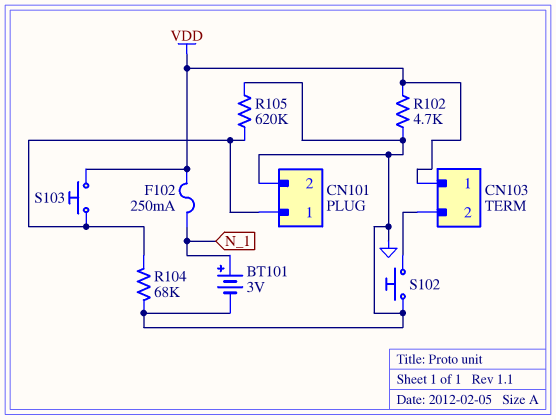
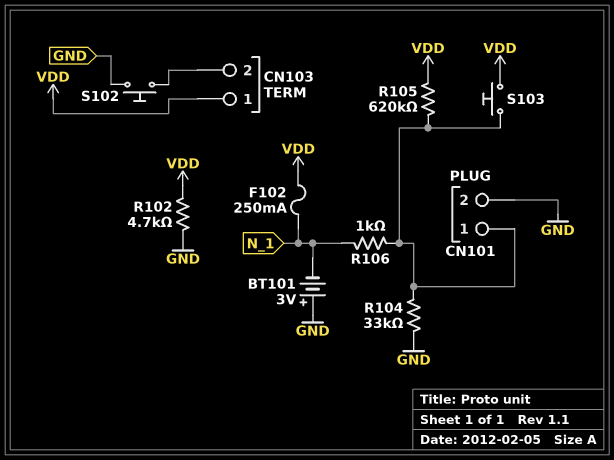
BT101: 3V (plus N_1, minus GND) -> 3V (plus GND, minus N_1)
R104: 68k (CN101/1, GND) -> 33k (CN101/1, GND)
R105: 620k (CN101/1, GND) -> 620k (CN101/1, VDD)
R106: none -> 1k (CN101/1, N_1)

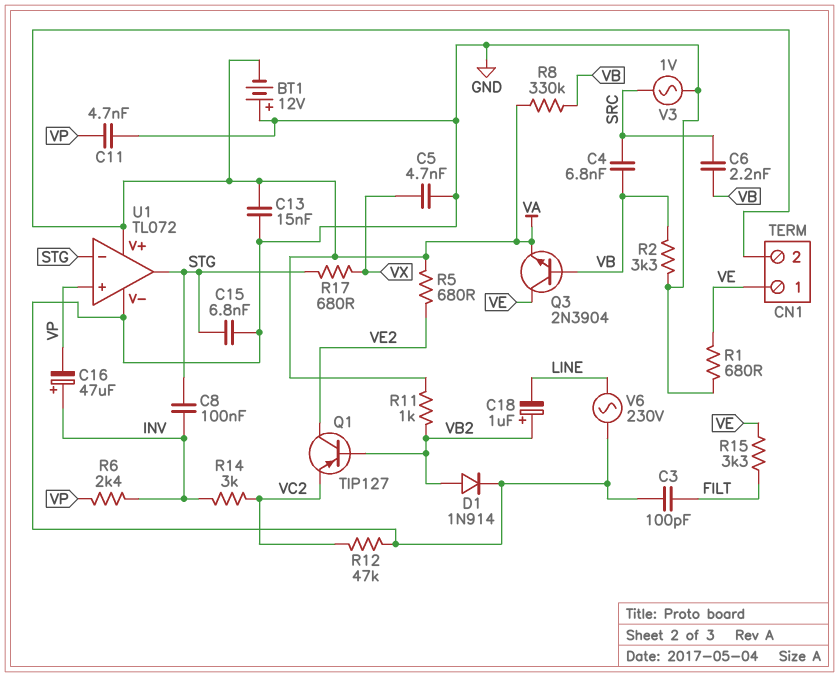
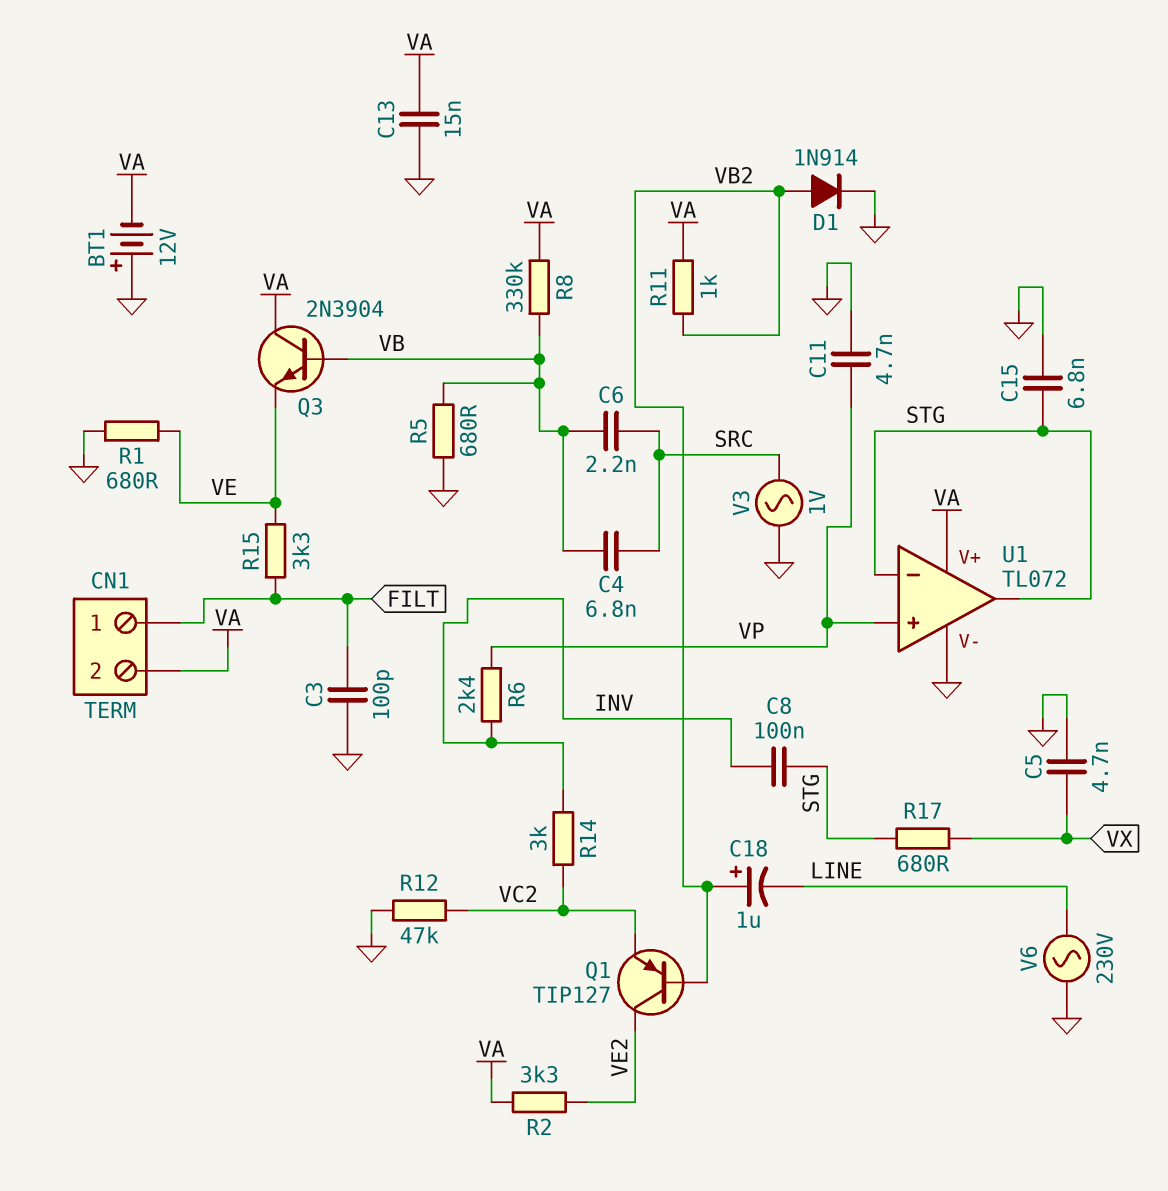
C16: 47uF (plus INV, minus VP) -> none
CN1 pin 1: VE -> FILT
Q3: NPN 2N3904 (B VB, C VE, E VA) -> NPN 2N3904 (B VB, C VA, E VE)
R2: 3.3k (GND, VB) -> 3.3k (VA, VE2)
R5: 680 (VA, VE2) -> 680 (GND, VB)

══════

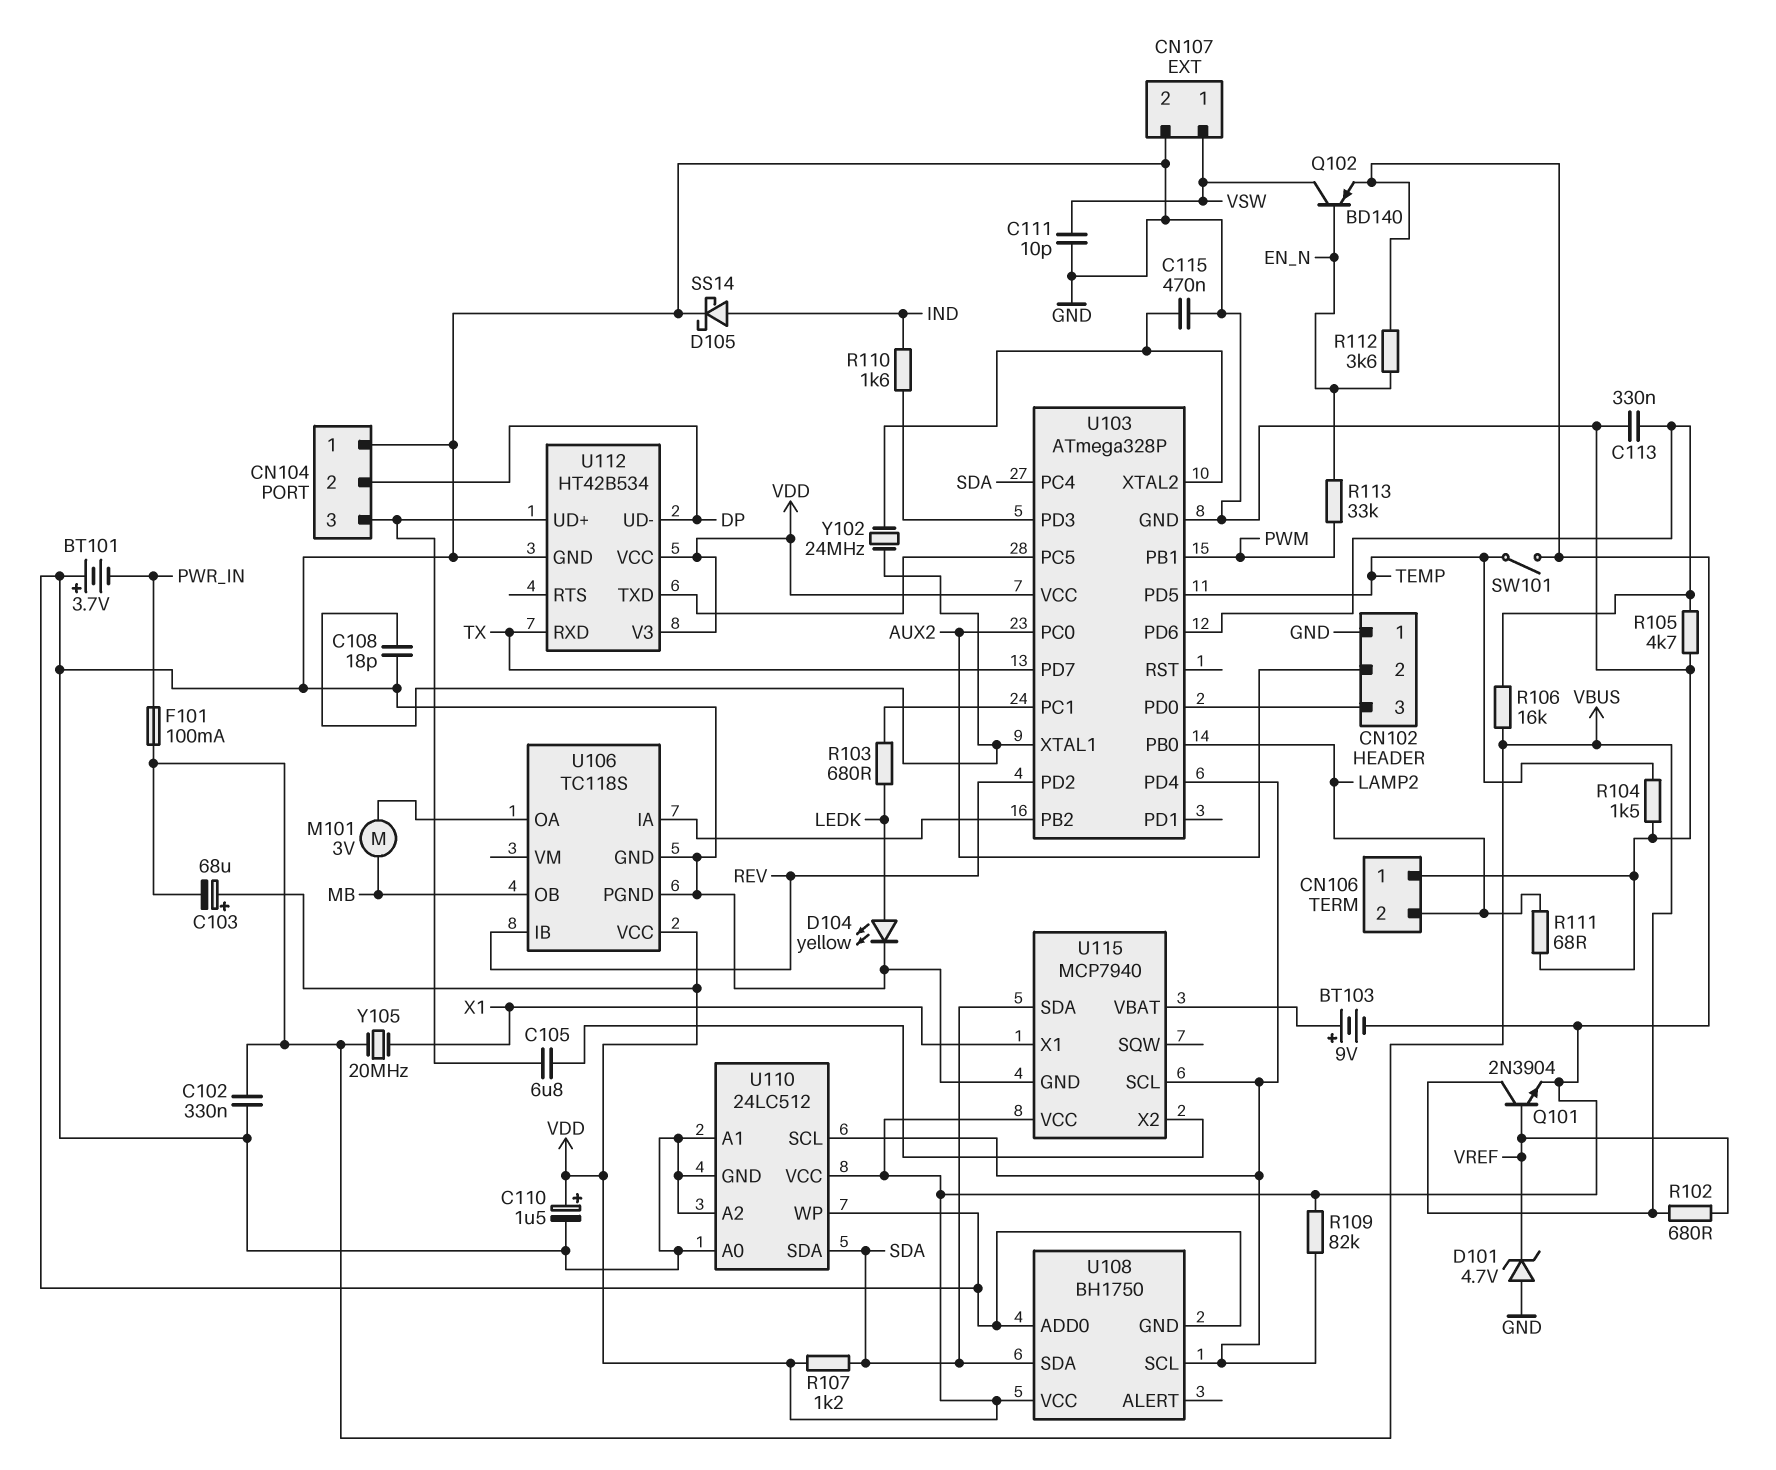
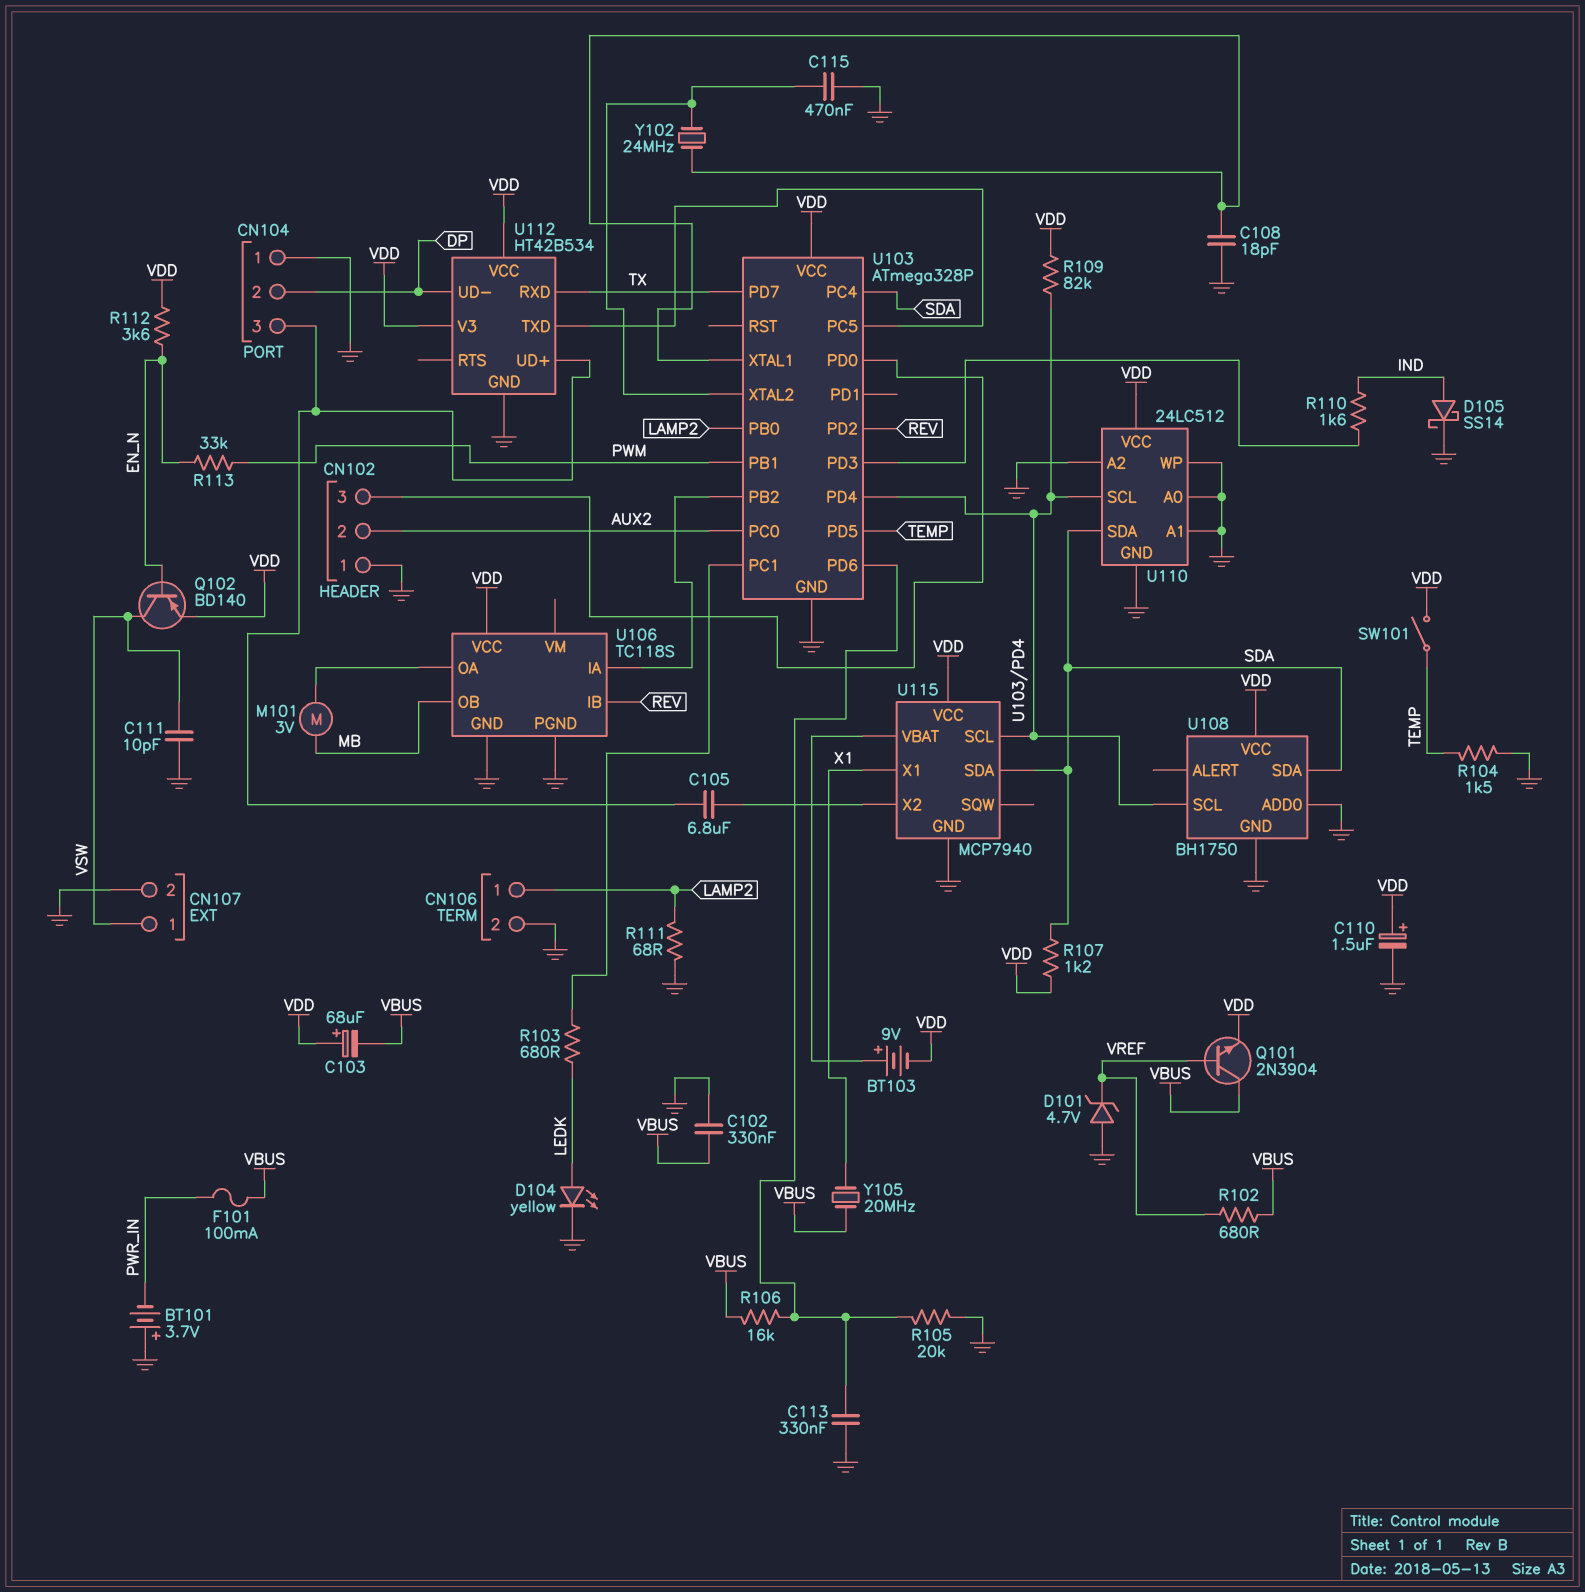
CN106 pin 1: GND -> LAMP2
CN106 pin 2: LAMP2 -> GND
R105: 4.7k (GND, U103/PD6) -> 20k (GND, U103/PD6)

══════

■ **PROBLEM DETAILS**
Copy exactly the part of the material above that opens with the line containing "R106: none -> 1k (CN101/1, N_1)" and closes with the line containing "R5: 680 (VA, VE2) -> 680 (GND, VB)", ends included. Drop the images.

■ **EXERCISE OUTPUT**
R106: none -> 1k (CN101/1, N_1)

C16: 47uF (plus INV, minus VP) -> none
CN1 pin 1: VE -> FILT
Q3: NPN 2N3904 (B VB, C VE, E VA) -> NPN 2N3904 (B VB, C VA, E VE)
R2: 3.3k (GND, VB) -> 3.3k (VA, VE2)
R5: 680 (VA, VE2) -> 680 (GND, VB)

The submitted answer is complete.